*Data provided*.
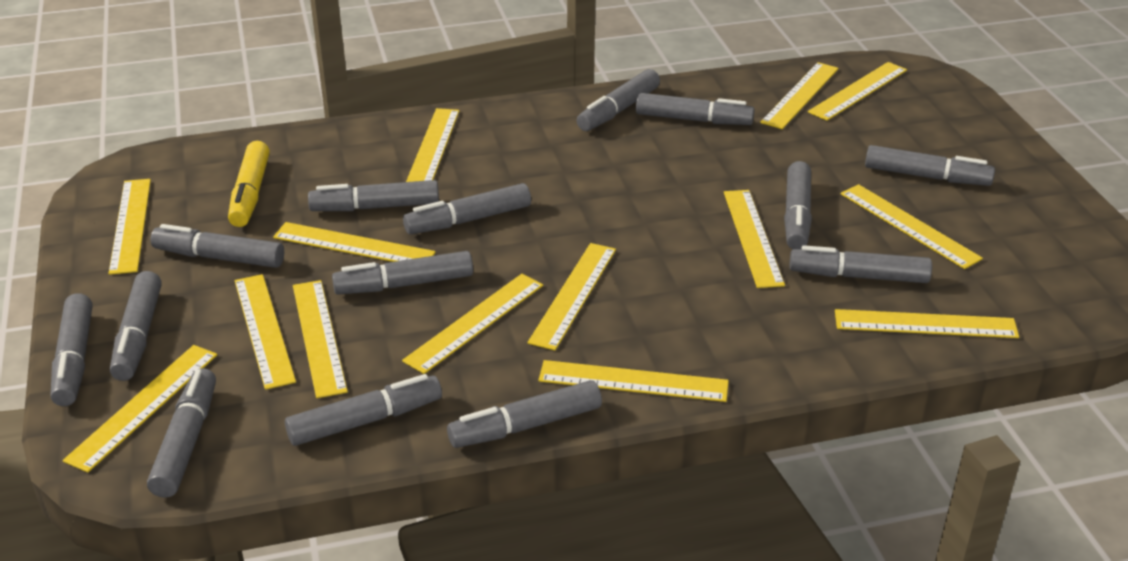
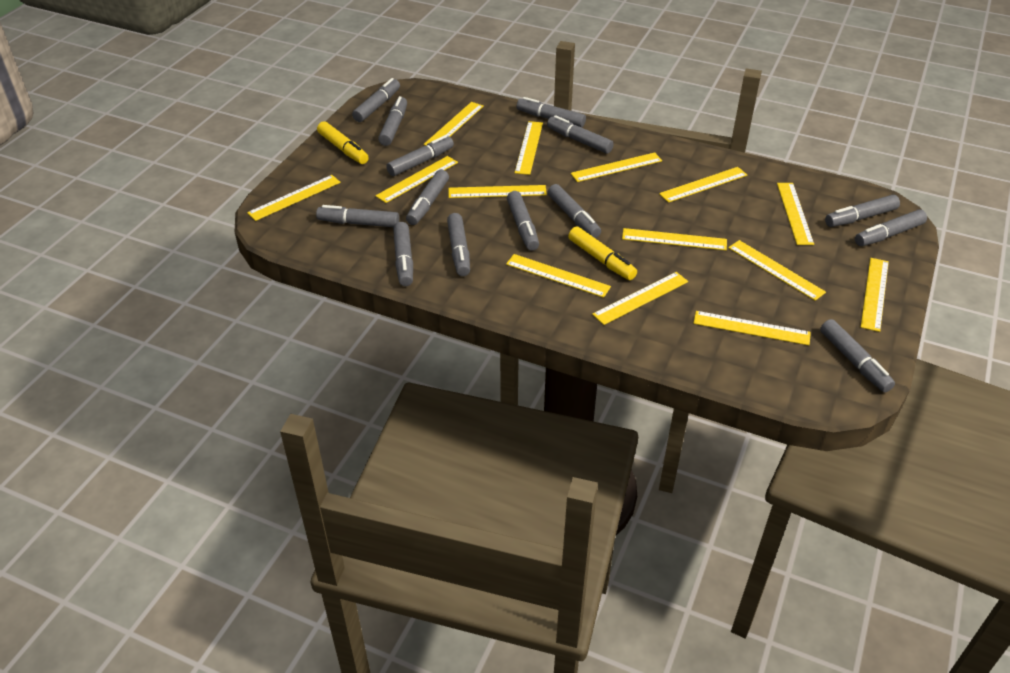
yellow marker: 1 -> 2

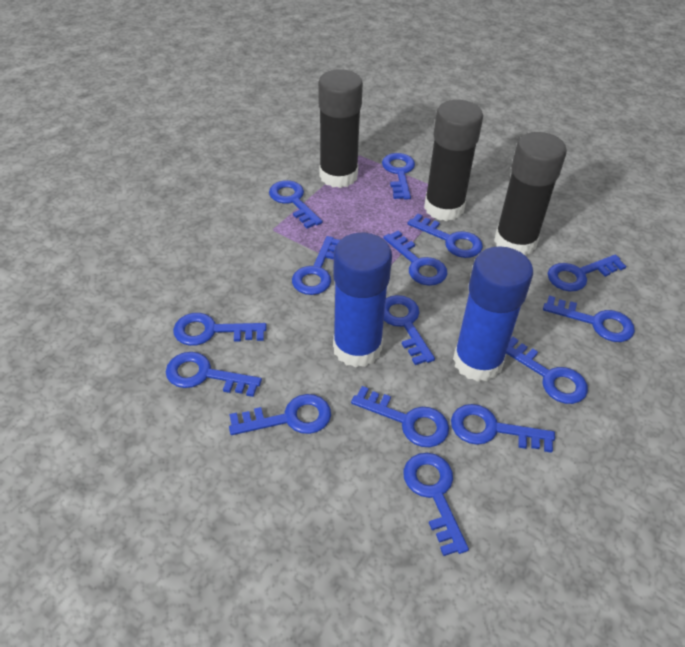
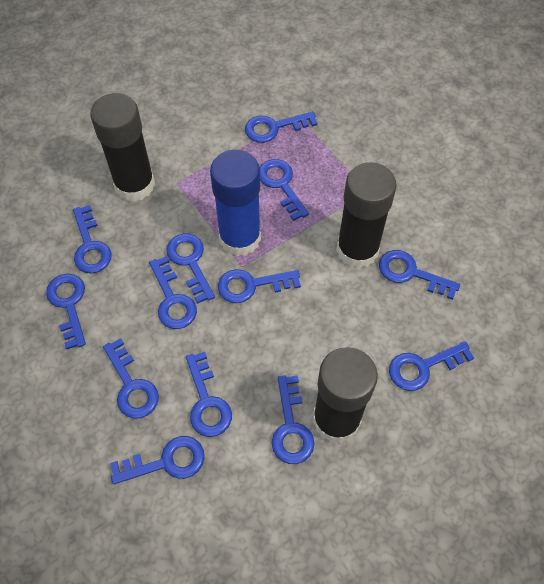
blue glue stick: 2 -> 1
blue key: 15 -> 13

*Directions*.
If the data includes images, omit them, and set down everything else exactly as above.

*Exercise solution*.
yellow marker: 1 -> 2

blue glue stick: 2 -> 1
blue key: 15 -> 13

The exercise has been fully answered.